*WHAT IS REQUIRED*
How do the records below read from their first line through the line containing "DRIVER pin IN1: GP19 -> GP5"? Write those lines out exactly.

[Edit tracking data]
- - -

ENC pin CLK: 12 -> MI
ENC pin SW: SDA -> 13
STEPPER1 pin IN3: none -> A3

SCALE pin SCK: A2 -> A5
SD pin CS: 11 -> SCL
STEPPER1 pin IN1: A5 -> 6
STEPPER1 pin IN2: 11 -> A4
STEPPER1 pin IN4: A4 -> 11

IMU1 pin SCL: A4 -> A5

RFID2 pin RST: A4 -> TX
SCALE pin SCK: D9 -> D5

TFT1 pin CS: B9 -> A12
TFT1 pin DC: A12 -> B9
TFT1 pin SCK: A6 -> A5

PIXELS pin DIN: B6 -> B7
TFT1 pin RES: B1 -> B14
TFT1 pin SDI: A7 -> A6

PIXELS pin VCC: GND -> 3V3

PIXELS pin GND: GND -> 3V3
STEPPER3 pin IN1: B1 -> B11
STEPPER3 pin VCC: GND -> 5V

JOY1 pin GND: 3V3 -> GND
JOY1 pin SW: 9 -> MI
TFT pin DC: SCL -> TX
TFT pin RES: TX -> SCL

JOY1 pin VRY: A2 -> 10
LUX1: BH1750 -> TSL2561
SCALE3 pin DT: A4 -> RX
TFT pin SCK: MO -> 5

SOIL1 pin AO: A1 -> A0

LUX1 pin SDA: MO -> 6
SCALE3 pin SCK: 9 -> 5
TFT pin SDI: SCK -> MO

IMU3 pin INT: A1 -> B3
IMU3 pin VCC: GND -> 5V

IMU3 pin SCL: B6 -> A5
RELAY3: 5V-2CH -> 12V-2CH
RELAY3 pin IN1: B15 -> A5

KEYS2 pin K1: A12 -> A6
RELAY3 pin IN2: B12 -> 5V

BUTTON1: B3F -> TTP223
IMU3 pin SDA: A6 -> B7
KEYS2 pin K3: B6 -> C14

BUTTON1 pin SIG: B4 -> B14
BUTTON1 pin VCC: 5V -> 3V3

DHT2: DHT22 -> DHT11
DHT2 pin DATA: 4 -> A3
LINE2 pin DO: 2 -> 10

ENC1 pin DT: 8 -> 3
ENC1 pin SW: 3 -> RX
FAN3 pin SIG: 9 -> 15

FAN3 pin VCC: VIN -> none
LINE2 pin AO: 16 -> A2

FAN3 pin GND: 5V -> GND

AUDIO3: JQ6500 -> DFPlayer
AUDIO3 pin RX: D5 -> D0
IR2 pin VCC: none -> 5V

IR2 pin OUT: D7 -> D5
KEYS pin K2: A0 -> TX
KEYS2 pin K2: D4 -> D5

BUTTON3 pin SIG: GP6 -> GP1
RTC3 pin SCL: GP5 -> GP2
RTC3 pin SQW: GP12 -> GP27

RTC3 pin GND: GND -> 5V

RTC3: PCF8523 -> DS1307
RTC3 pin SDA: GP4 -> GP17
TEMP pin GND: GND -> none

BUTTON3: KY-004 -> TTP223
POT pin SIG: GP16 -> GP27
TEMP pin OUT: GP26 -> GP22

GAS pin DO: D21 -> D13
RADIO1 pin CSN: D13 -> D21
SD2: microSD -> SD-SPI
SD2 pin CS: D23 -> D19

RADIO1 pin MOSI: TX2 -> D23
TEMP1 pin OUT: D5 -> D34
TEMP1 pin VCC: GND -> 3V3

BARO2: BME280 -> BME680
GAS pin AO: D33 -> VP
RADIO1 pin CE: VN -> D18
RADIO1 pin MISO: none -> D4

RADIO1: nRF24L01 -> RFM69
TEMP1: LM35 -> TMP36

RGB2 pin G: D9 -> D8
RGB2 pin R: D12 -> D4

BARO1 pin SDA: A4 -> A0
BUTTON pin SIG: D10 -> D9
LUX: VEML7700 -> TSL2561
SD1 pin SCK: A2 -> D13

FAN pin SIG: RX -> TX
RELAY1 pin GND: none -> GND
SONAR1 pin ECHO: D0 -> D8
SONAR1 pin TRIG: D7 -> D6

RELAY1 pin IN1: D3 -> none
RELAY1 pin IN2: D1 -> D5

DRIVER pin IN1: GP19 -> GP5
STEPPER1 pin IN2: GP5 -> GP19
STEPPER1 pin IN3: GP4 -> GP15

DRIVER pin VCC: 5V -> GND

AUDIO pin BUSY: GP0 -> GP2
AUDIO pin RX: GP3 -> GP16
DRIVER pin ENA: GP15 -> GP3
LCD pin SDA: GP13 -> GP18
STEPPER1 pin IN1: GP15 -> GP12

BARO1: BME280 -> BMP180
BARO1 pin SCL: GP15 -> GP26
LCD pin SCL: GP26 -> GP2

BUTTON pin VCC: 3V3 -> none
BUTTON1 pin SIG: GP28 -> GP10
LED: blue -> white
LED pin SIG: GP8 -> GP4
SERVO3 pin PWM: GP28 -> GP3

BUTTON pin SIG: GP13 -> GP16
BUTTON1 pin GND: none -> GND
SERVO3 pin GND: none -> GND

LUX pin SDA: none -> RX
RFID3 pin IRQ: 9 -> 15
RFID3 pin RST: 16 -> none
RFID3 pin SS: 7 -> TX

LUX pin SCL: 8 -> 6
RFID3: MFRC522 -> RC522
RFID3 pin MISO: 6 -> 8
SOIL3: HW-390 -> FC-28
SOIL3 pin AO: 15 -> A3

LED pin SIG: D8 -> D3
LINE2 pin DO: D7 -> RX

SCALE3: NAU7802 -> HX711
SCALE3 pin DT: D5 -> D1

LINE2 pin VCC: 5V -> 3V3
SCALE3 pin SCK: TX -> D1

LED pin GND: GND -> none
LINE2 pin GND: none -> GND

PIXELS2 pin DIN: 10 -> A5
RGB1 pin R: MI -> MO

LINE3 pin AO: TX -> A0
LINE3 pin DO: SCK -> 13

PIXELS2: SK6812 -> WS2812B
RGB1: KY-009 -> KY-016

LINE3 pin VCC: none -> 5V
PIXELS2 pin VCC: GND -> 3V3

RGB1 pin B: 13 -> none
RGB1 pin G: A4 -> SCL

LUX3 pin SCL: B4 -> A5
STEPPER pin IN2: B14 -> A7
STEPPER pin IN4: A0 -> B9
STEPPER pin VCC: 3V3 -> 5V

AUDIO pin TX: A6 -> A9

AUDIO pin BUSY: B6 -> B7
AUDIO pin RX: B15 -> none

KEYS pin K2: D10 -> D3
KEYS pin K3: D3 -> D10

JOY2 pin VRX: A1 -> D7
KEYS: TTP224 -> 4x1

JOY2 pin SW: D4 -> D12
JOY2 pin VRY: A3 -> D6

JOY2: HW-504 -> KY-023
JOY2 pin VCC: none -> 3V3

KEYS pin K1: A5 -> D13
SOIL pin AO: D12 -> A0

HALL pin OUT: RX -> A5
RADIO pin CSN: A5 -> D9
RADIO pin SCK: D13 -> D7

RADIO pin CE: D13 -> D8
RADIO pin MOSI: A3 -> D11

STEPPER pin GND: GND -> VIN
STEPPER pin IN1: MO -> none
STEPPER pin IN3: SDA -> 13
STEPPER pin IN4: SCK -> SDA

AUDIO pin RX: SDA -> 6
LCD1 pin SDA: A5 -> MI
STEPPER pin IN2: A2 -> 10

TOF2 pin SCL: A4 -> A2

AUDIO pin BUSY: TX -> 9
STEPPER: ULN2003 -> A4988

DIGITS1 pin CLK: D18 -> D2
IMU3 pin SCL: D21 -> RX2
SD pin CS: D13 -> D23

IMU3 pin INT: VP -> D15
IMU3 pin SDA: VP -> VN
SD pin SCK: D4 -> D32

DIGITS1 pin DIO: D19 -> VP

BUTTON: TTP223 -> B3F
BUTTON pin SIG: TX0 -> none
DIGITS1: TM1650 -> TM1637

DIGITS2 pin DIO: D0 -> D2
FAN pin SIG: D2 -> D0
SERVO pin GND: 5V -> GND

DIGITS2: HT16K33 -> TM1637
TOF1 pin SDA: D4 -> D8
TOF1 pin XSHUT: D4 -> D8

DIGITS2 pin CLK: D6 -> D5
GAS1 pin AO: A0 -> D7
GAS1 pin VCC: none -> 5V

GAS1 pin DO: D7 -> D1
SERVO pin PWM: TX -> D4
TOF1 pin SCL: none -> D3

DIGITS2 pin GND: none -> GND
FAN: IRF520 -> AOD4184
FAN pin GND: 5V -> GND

- - -

*RESPONSE AREA*
ENC pin CLK: 12 -> MI
ENC pin SW: SDA -> 13
STEPPER1 pin IN3: none -> A3

SCALE pin SCK: A2 -> A5
SD pin CS: 11 -> SCL
STEPPER1 pin IN1: A5 -> 6
STEPPER1 pin IN2: 11 -> A4
STEPPER1 pin IN4: A4 -> 11

IMU1 pin SCL: A4 -> A5

RFID2 pin RST: A4 -> TX
SCALE pin SCK: D9 -> D5

TFT1 pin CS: B9 -> A12
TFT1 pin DC: A12 -> B9
TFT1 pin SCK: A6 -> A5

PIXELS pin DIN: B6 -> B7
TFT1 pin RES: B1 -> B14
TFT1 pin SDI: A7 -> A6

PIXELS pin VCC: GND -> 3V3

PIXELS pin GND: GND -> 3V3
STEPPER3 pin IN1: B1 -> B11
STEPPER3 pin VCC: GND -> 5V

JOY1 pin GND: 3V3 -> GND
JOY1 pin SW: 9 -> MI
TFT pin DC: SCL -> TX
TFT pin RES: TX -> SCL

JOY1 pin VRY: A2 -> 10
LUX1: BH1750 -> TSL2561
SCALE3 pin DT: A4 -> RX
TFT pin SCK: MO -> 5

SOIL1 pin AO: A1 -> A0

LUX1 pin SDA: MO -> 6
SCALE3 pin SCK: 9 -> 5
TFT pin SDI: SCK -> MO

IMU3 pin INT: A1 -> B3
IMU3 pin VCC: GND -> 5V

IMU3 pin SCL: B6 -> A5
RELAY3: 5V-2CH -> 12V-2CH
RELAY3 pin IN1: B15 -> A5

KEYS2 pin K1: A12 -> A6
RELAY3 pin IN2: B12 -> 5V

BUTTON1: B3F -> TTP223
IMU3 pin SDA: A6 -> B7
KEYS2 pin K3: B6 -> C14

BUTTON1 pin SIG: B4 -> B14
BUTTON1 pin VCC: 5V -> 3V3

DHT2: DHT22 -> DHT11
DHT2 pin DATA: 4 -> A3
LINE2 pin DO: 2 -> 10

ENC1 pin DT: 8 -> 3
ENC1 pin SW: 3 -> RX
FAN3 pin SIG: 9 -> 15

FAN3 pin VCC: VIN -> none
LINE2 pin AO: 16 -> A2

FAN3 pin GND: 5V -> GND

AUDIO3: JQ6500 -> DFPlayer
AUDIO3 pin RX: D5 -> D0
IR2 pin VCC: none -> 5V

IR2 pin OUT: D7 -> D5
KEYS pin K2: A0 -> TX
KEYS2 pin K2: D4 -> D5

BUTTON3 pin SIG: GP6 -> GP1
RTC3 pin SCL: GP5 -> GP2
RTC3 pin SQW: GP12 -> GP27

RTC3 pin GND: GND -> 5V

RTC3: PCF8523 -> DS1307
RTC3 pin SDA: GP4 -> GP17
TEMP pin GND: GND -> none

BUTTON3: KY-004 -> TTP223
POT pin SIG: GP16 -> GP27
TEMP pin OUT: GP26 -> GP22

GAS pin DO: D21 -> D13
RADIO1 pin CSN: D13 -> D21
SD2: microSD -> SD-SPI
SD2 pin CS: D23 -> D19

RADIO1 pin MOSI: TX2 -> D23
TEMP1 pin OUT: D5 -> D34
TEMP1 pin VCC: GND -> 3V3

BARO2: BME280 -> BME680
GAS pin AO: D33 -> VP
RADIO1 pin CE: VN -> D18
RADIO1 pin MISO: none -> D4

RADIO1: nRF24L01 -> RFM69
TEMP1: LM35 -> TMP36

RGB2 pin G: D9 -> D8
RGB2 pin R: D12 -> D4

BARO1 pin SDA: A4 -> A0
BUTTON pin SIG: D10 -> D9
LUX: VEML7700 -> TSL2561
SD1 pin SCK: A2 -> D13

FAN pin SIG: RX -> TX
RELAY1 pin GND: none -> GND
SONAR1 pin ECHO: D0 -> D8
SONAR1 pin TRIG: D7 -> D6

RELAY1 pin IN1: D3 -> none
RELAY1 pin IN2: D1 -> D5

DRIVER pin IN1: GP19 -> GP5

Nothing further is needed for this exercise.